▸ **TASK GOAL**
Given the records below, would you repeat exactly the lines that begin at the one containing "(759, 231) = (623, 433): yellow" and end at the one containing "(639, 285) = (387, 542): white", inclusive?

DATA SUPPLIED START

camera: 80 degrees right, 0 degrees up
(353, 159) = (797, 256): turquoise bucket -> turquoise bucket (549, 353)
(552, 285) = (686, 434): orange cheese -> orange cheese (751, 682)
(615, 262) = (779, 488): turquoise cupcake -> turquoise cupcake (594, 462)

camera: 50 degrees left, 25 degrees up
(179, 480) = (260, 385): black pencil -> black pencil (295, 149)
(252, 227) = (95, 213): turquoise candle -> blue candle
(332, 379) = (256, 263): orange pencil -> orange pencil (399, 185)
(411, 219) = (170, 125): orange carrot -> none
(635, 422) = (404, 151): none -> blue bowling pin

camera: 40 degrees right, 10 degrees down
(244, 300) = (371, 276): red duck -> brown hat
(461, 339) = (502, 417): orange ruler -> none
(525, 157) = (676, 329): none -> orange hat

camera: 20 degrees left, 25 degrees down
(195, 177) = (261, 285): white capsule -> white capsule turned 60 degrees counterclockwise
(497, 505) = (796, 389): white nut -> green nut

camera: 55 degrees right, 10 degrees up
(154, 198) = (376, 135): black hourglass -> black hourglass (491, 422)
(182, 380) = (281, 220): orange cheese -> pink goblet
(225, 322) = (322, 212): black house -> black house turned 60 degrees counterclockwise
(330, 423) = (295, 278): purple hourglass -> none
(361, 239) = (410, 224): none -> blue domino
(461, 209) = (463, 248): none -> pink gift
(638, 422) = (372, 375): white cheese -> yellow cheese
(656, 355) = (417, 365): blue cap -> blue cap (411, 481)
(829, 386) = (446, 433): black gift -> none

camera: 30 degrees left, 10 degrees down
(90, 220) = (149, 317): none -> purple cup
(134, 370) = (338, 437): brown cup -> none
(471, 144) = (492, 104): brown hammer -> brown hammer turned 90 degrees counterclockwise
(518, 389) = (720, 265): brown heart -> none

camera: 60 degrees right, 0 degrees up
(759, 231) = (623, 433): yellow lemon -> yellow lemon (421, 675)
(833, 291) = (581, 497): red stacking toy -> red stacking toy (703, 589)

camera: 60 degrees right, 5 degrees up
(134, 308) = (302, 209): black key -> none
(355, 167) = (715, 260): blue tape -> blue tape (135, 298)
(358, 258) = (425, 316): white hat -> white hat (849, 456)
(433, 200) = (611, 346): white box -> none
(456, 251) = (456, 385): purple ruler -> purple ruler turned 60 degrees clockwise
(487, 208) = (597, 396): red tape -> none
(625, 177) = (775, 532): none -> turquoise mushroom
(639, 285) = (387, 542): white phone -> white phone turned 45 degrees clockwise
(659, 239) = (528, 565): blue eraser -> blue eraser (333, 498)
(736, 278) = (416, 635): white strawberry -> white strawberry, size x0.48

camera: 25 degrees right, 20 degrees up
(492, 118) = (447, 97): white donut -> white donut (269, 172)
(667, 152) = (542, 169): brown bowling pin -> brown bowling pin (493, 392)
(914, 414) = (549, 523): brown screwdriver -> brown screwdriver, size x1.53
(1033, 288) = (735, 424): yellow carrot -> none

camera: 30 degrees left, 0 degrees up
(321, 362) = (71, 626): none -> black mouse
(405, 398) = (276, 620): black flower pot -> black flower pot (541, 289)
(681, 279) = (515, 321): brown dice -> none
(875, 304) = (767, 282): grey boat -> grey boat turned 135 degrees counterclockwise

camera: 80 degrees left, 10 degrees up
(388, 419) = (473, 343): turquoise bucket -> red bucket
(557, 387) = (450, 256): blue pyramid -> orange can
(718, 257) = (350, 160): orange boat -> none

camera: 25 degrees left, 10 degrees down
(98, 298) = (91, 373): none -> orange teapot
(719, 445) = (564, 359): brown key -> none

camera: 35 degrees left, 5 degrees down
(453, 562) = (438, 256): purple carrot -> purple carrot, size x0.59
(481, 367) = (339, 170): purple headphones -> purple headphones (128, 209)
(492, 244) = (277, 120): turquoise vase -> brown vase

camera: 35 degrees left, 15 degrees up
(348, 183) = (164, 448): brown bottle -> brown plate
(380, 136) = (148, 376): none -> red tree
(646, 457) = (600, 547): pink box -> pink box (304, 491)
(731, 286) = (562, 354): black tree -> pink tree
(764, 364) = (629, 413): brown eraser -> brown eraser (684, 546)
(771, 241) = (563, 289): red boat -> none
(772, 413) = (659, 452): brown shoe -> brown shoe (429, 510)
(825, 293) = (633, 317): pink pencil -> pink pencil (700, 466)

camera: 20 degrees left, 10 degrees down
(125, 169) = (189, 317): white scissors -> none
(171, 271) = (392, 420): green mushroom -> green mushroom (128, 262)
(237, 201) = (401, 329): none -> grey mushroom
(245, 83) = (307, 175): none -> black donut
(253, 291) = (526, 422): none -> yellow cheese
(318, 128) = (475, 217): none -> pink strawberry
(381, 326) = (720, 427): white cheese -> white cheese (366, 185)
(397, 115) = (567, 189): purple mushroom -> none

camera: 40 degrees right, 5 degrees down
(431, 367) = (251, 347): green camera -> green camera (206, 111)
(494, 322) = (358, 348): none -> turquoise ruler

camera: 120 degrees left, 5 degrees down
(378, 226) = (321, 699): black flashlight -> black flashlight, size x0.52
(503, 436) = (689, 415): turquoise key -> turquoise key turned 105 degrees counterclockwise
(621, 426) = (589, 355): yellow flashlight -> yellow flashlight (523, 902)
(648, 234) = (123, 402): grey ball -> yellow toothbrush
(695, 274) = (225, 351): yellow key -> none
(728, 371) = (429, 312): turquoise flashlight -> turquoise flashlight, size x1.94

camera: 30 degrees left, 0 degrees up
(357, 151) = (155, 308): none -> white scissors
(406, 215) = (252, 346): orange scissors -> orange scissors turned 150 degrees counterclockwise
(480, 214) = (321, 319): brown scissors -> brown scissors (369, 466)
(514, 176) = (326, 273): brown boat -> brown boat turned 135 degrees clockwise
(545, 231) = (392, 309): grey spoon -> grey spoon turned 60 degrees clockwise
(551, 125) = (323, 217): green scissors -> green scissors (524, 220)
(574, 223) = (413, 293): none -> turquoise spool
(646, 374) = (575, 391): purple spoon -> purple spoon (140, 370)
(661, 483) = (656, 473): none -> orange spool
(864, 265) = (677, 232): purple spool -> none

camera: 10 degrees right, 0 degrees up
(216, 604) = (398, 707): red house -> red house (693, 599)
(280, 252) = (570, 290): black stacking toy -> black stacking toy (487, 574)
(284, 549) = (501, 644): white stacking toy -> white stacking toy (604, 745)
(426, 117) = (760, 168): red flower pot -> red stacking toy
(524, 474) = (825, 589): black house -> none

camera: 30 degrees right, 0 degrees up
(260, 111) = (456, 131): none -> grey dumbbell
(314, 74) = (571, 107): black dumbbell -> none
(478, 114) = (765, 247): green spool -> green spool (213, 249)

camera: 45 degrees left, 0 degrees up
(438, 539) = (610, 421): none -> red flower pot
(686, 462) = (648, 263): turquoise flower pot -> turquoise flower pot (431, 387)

DATA SUPPLIED END

▸ **TASK RESULT**
(759, 231) = (623, 433): yellow lemon -> yellow lemon (421, 675)
(833, 291) = (581, 497): red stacking toy -> red stacking toy (703, 589)

camera: 60 degrees right, 5 degrees up
(134, 308) = (302, 209): black key -> none
(355, 167) = (715, 260): blue tape -> blue tape (135, 298)
(358, 258) = (425, 316): white hat -> white hat (849, 456)
(433, 200) = (611, 346): white box -> none
(456, 251) = (456, 385): purple ruler -> purple ruler turned 60 degrees clockwise
(487, 208) = (597, 396): red tape -> none
(625, 177) = (775, 532): none -> turquoise mushroom
(639, 285) = (387, 542): white phone -> white phone turned 45 degrees clockwise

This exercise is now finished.